Items from a dataset
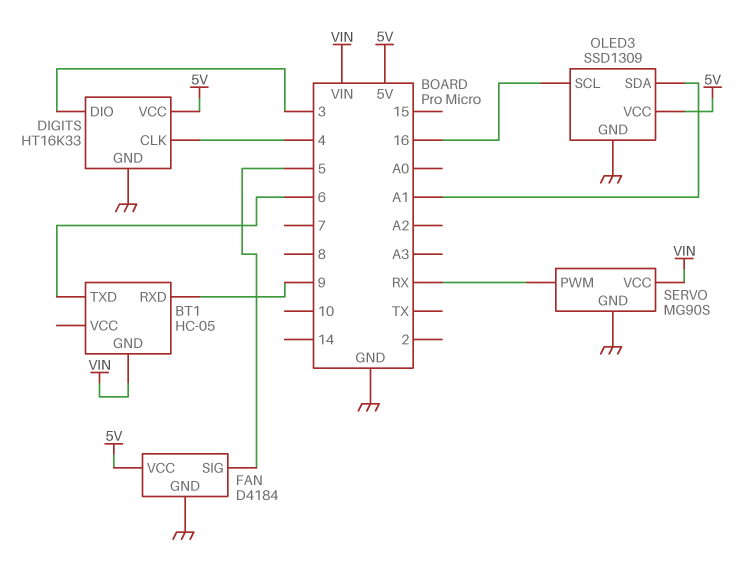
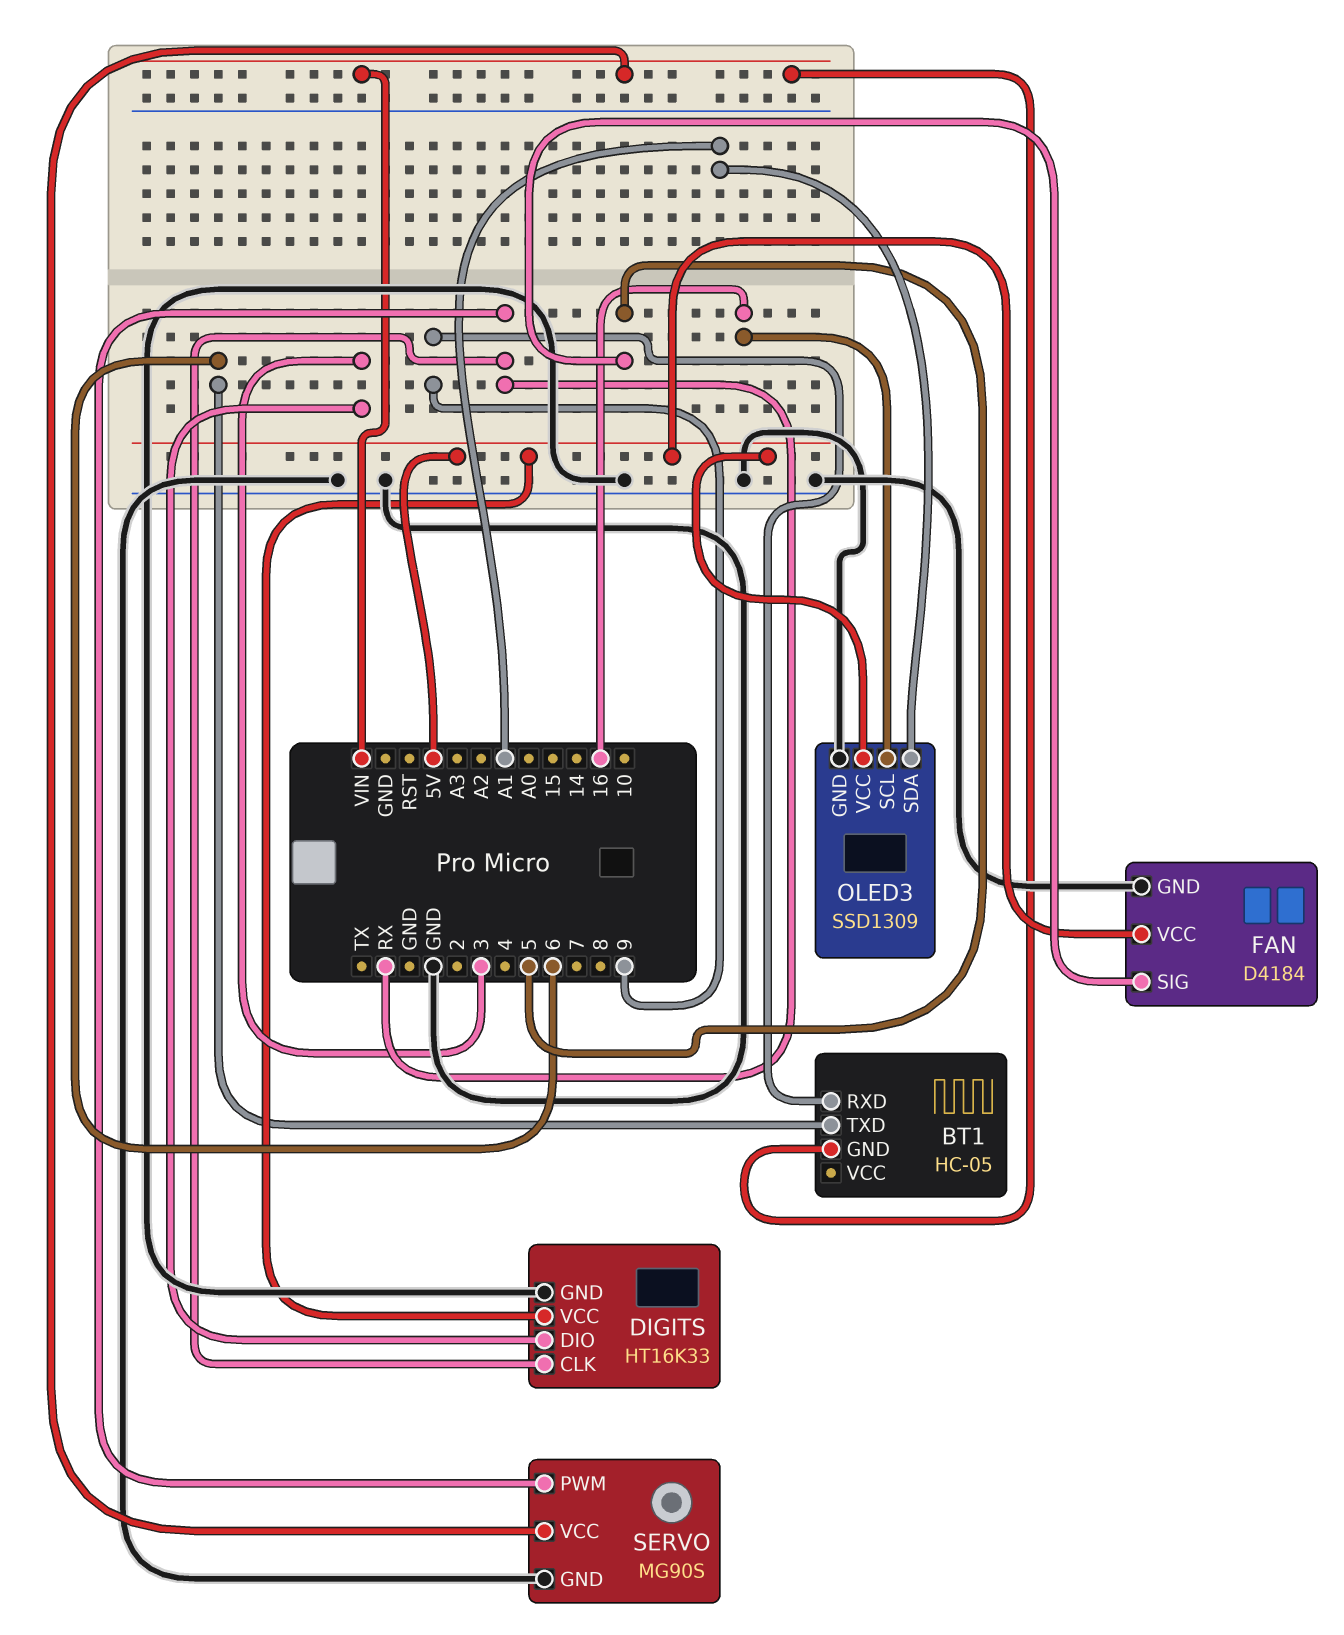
DIGITS pin CLK: 4 -> RX

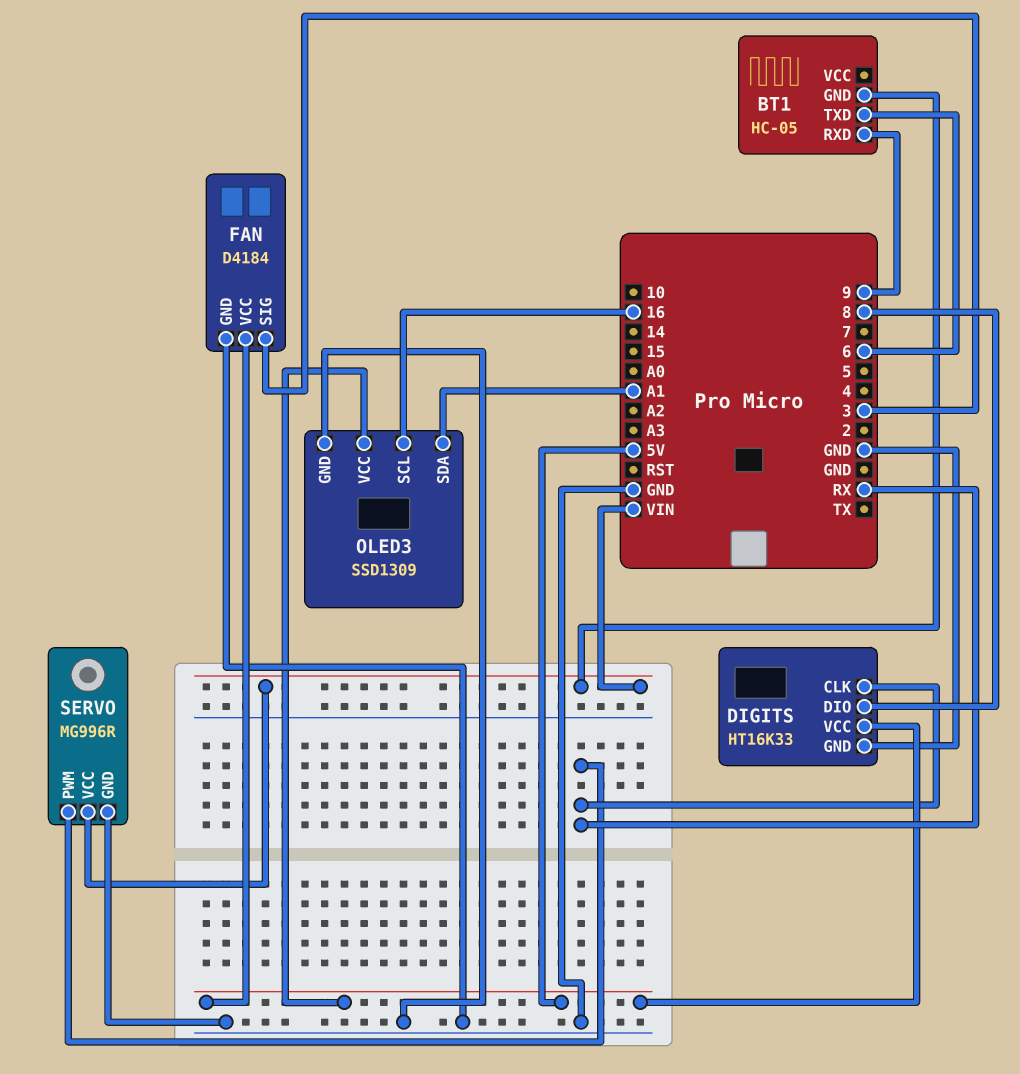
DIGITS pin DIO: 3 -> 8
FAN pin SIG: 5 -> 3
SERVO: MG90S -> MG996R

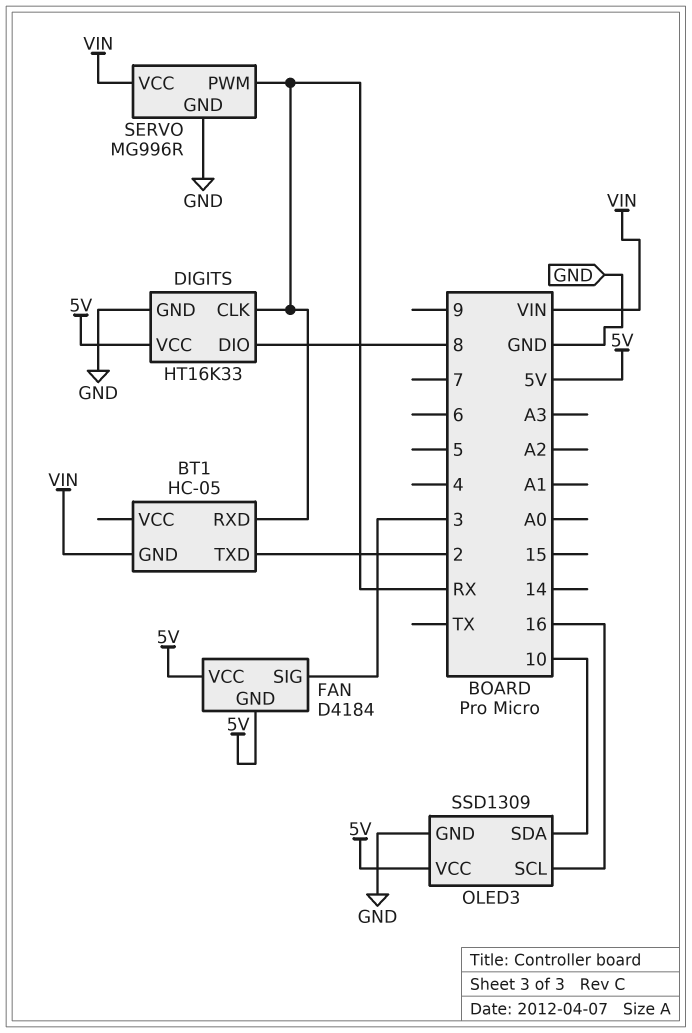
BT1 pin RXD: 9 -> RX
BT1 pin TXD: 6 -> 2
FAN pin GND: GND -> 5V
OLED3 pin SDA: A1 -> 10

→ Your assignment
Write out each line exactly, from the one containing "DIGITS pin DIO: 3 -> 8" through the end of the entries, and skip the pictures.

→ Exercise response
DIGITS pin DIO: 3 -> 8
FAN pin SIG: 5 -> 3
SERVO: MG90S -> MG996R

BT1 pin RXD: 9 -> RX
BT1 pin TXD: 6 -> 2
FAN pin GND: GND -> 5V
OLED3 pin SDA: A1 -> 10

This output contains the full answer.